■ **Task item**
Report, word for word, every line of the material that contains "black".

■ **Listed entries**

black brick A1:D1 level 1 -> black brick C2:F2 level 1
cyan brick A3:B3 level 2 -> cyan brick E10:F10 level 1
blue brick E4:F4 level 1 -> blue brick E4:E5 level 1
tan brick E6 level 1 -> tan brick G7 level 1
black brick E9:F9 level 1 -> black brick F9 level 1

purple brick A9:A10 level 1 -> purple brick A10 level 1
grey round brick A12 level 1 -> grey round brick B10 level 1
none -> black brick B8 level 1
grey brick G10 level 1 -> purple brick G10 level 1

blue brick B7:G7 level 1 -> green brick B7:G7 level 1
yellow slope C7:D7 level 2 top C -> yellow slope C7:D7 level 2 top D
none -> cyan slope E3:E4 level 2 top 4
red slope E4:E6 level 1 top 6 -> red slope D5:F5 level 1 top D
--
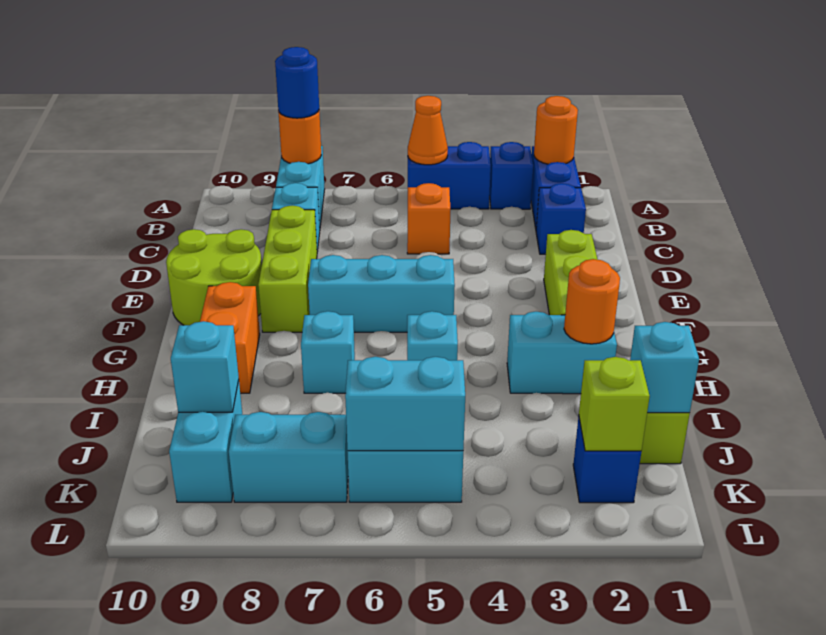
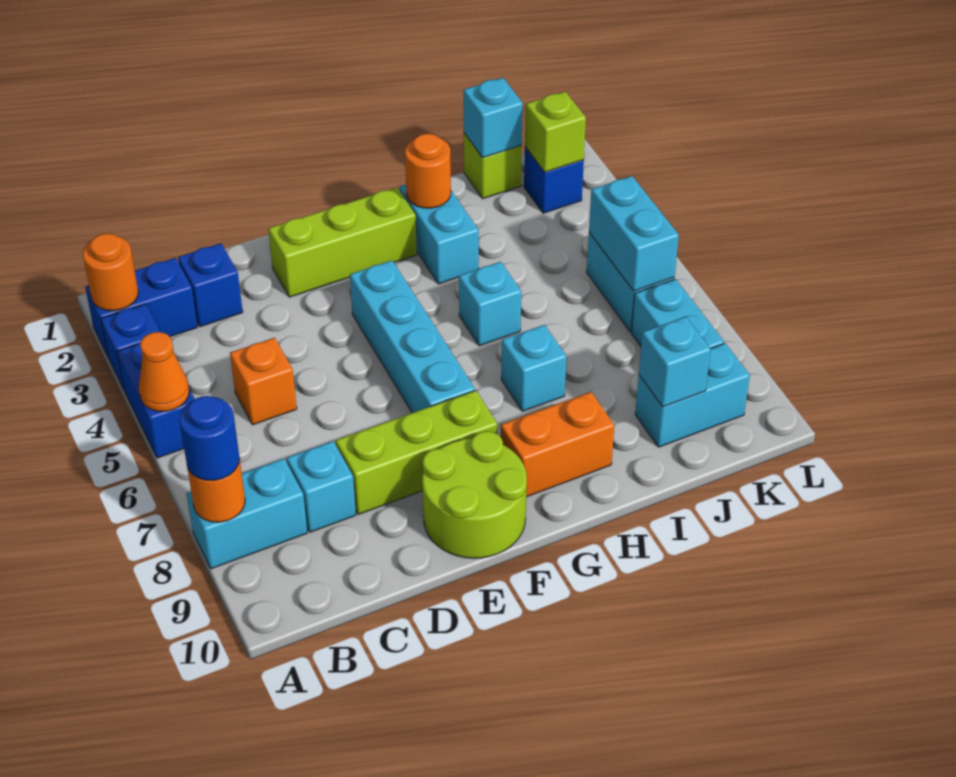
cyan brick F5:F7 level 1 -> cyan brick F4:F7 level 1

■ **Answer for the task**
black brick A1:D1 level 1 -> black brick C2:F2 level 1
black brick E9:F9 level 1 -> black brick F9 level 1
none -> black brick B8 level 1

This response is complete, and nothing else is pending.